Source data:
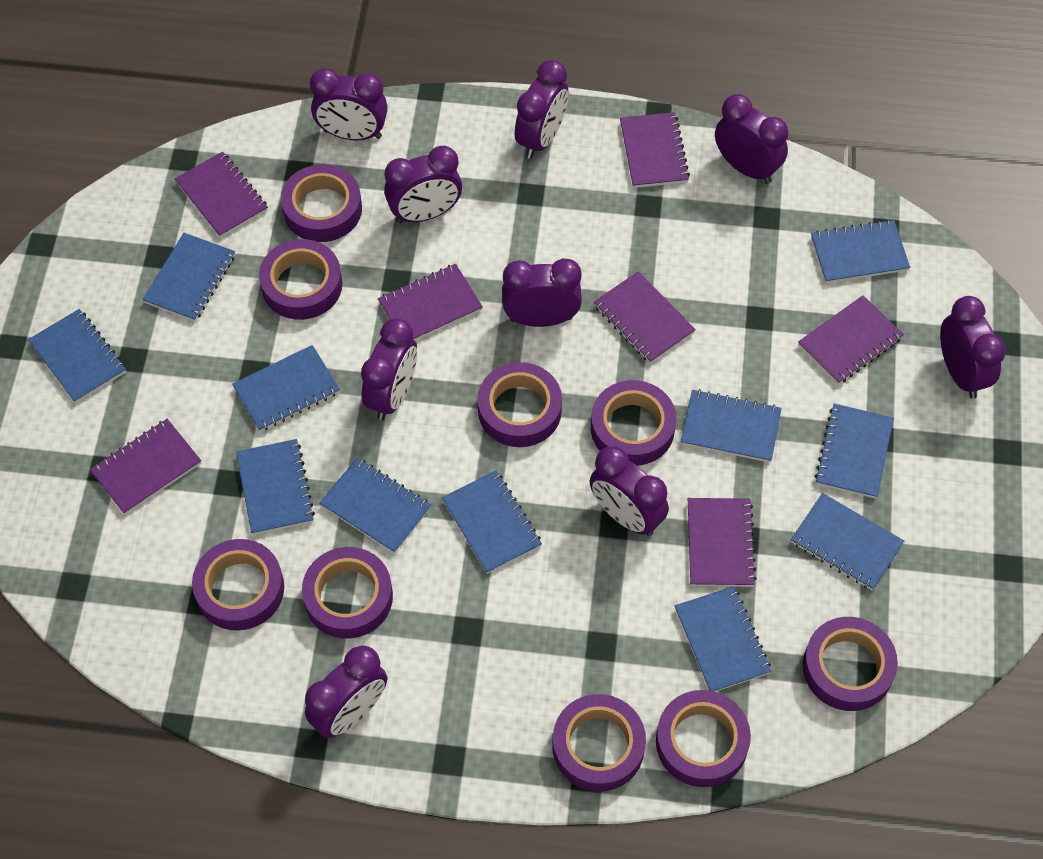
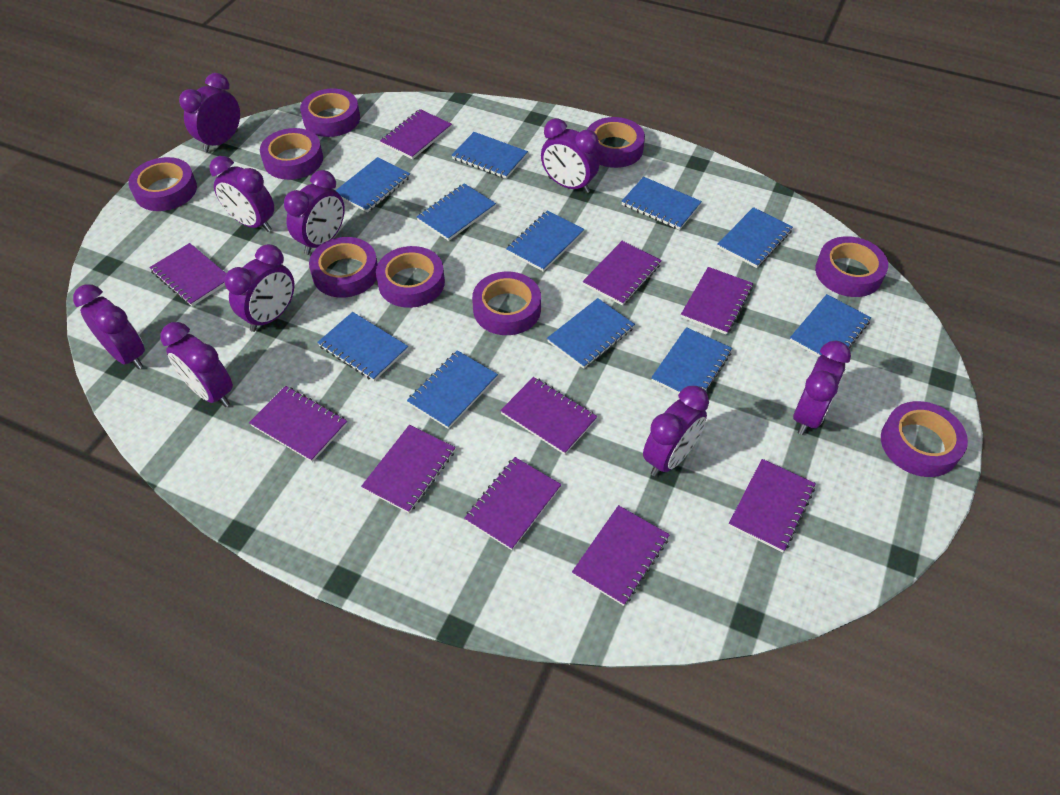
purple notebook: 7 -> 10

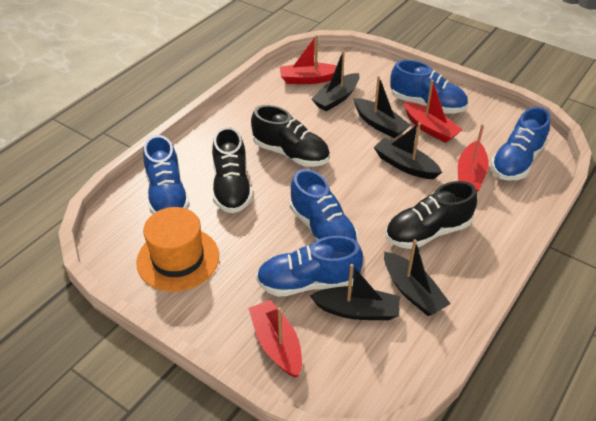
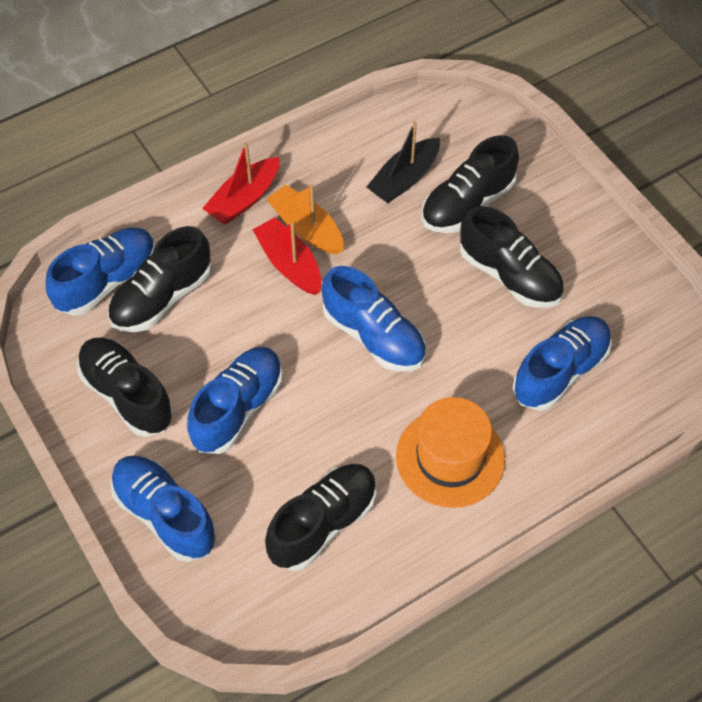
black boat: 5 -> 1
black shoe: 3 -> 5
orange boat: 0 -> 1
red boat: 4 -> 2

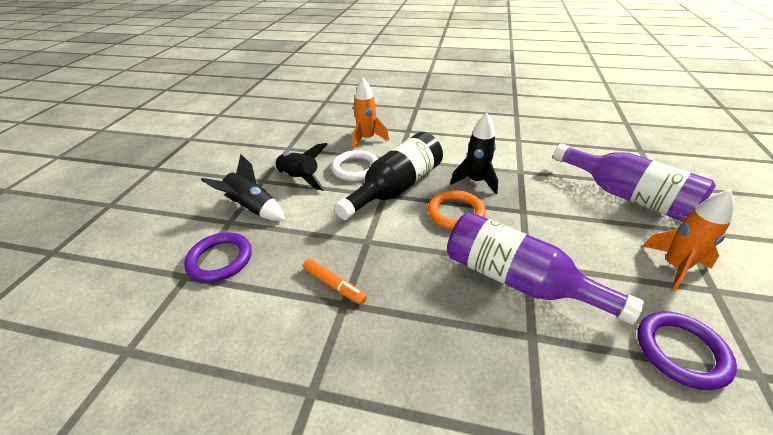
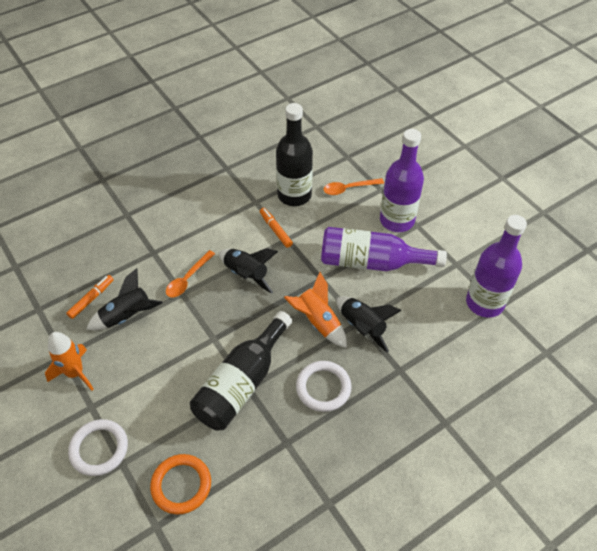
black bottle: 1 -> 2
orange marker: 1 -> 2
orange spoon: 0 -> 2
purple bottle: 2 -> 3
purple ring: 2 -> 0
white ring: 1 -> 2

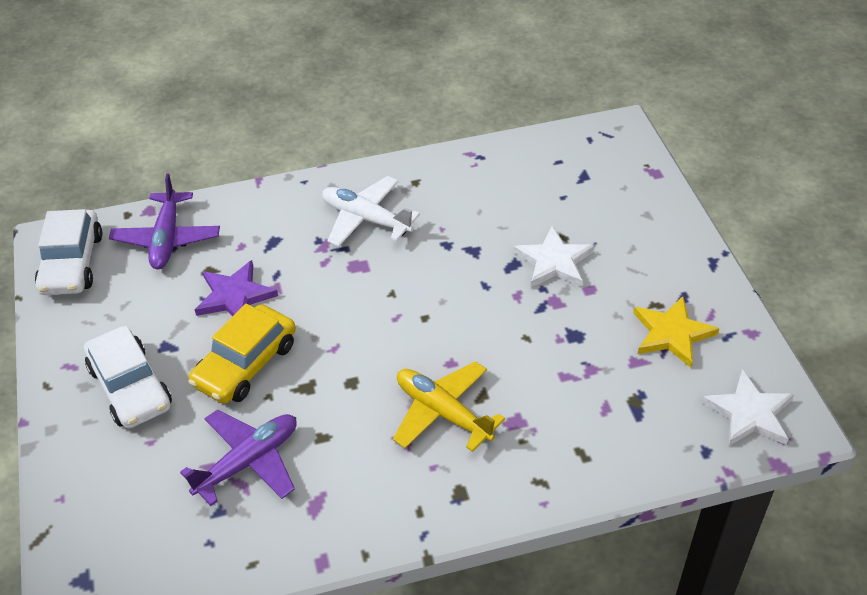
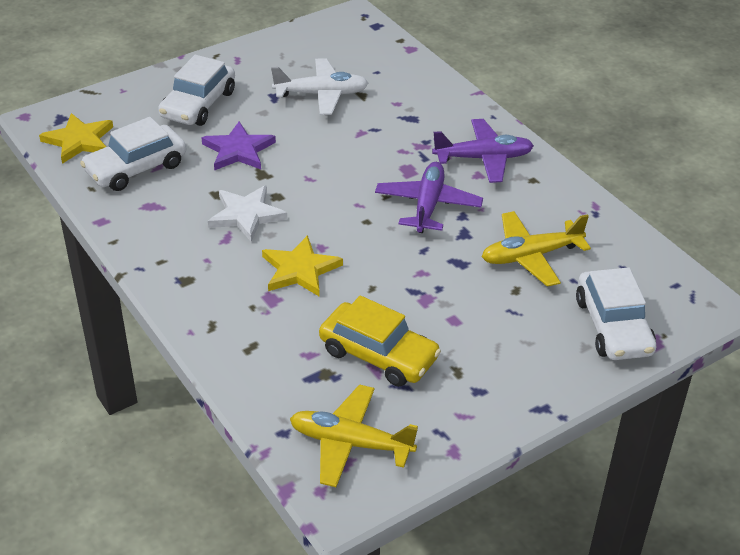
white car: 2 -> 3
white star: 2 -> 1
yellow plane: 1 -> 2
yellow star: 1 -> 2

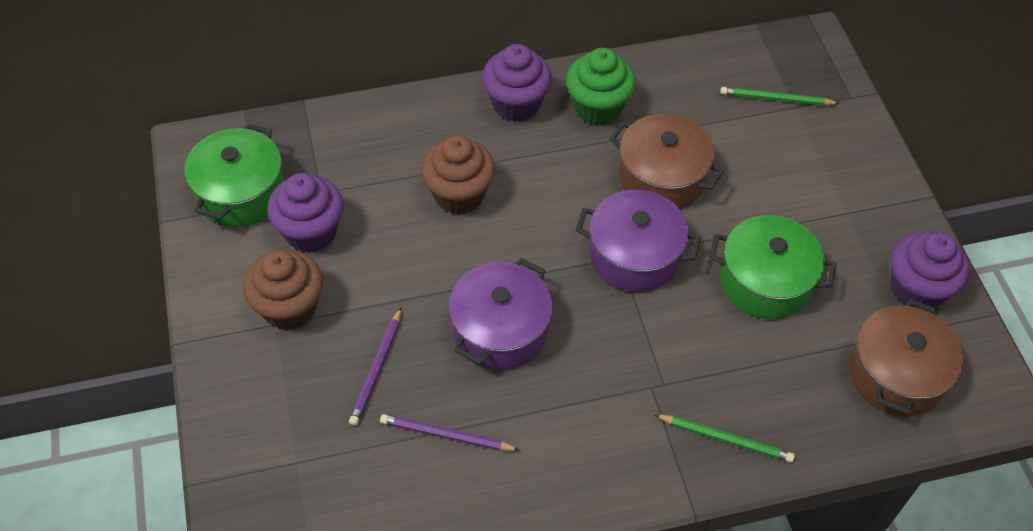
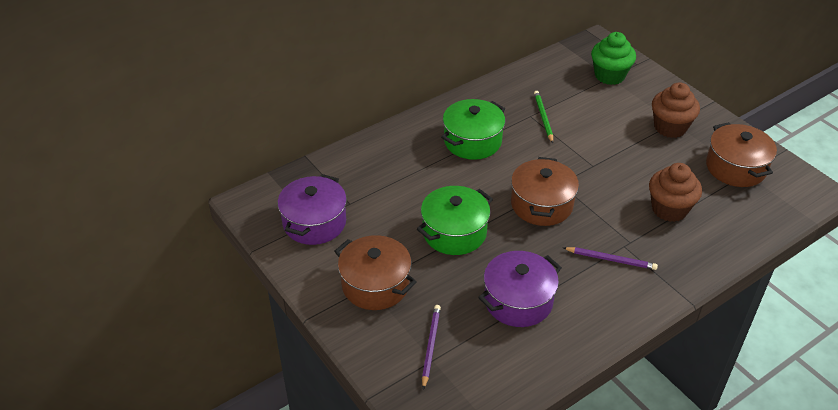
brown pot: 2 -> 3
green pencil: 2 -> 1
purple cupcake: 3 -> 0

What needs to be done:
Word for word, repeat each line of the records, and leave every image out.

Answer:
purple notebook: 7 -> 10

black boat: 5 -> 1
black shoe: 3 -> 5
orange boat: 0 -> 1
red boat: 4 -> 2

black bottle: 1 -> 2
orange marker: 1 -> 2
orange spoon: 0 -> 2
purple bottle: 2 -> 3
purple ring: 2 -> 0
white ring: 1 -> 2

white car: 2 -> 3
white star: 2 -> 1
yellow plane: 1 -> 2
yellow star: 1 -> 2

brown pot: 2 -> 3
green pencil: 2 -> 1
purple cupcake: 3 -> 0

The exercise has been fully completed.